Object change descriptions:
########

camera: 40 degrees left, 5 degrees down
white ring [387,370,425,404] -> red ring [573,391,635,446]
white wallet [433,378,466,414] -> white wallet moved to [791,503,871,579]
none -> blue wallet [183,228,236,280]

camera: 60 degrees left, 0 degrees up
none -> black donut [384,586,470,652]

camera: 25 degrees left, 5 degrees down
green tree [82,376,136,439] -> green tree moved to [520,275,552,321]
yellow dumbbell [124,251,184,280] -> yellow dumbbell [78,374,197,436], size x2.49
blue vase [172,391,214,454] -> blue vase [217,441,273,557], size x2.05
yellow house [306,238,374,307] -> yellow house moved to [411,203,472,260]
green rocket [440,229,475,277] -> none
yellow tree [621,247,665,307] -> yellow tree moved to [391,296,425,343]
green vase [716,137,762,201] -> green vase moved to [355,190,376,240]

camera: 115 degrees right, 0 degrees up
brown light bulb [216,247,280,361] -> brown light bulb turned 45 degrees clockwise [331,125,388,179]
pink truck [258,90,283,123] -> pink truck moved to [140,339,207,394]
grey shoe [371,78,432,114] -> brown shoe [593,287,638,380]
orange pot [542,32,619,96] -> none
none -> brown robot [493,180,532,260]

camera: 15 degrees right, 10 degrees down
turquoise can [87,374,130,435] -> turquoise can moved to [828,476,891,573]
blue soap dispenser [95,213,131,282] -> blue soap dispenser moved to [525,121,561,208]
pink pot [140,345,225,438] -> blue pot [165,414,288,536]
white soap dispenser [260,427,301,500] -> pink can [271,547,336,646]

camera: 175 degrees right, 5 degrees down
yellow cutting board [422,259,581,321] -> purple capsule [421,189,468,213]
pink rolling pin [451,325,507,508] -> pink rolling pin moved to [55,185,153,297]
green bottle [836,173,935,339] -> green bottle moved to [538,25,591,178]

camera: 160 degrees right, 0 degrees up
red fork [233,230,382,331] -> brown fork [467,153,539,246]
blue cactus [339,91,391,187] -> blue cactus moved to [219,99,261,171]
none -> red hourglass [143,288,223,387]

########

Exercise objective: Reproduce exactly the lines from the beginning of the entries above up to and including the line that contains "yellow tree [621,247,665,307]".

Answer section:
camera: 40 degrees left, 5 degrees down
white ring [387,370,425,404] -> red ring [573,391,635,446]
white wallet [433,378,466,414] -> white wallet moved to [791,503,871,579]
none -> blue wallet [183,228,236,280]

camera: 60 degrees left, 0 degrees up
none -> black donut [384,586,470,652]

camera: 25 degrees left, 5 degrees down
green tree [82,376,136,439] -> green tree moved to [520,275,552,321]
yellow dumbbell [124,251,184,280] -> yellow dumbbell [78,374,197,436], size x2.49
blue vase [172,391,214,454] -> blue vase [217,441,273,557], size x2.05
yellow house [306,238,374,307] -> yellow house moved to [411,203,472,260]
green rocket [440,229,475,277] -> none
yellow tree [621,247,665,307] -> yellow tree moved to [391,296,425,343]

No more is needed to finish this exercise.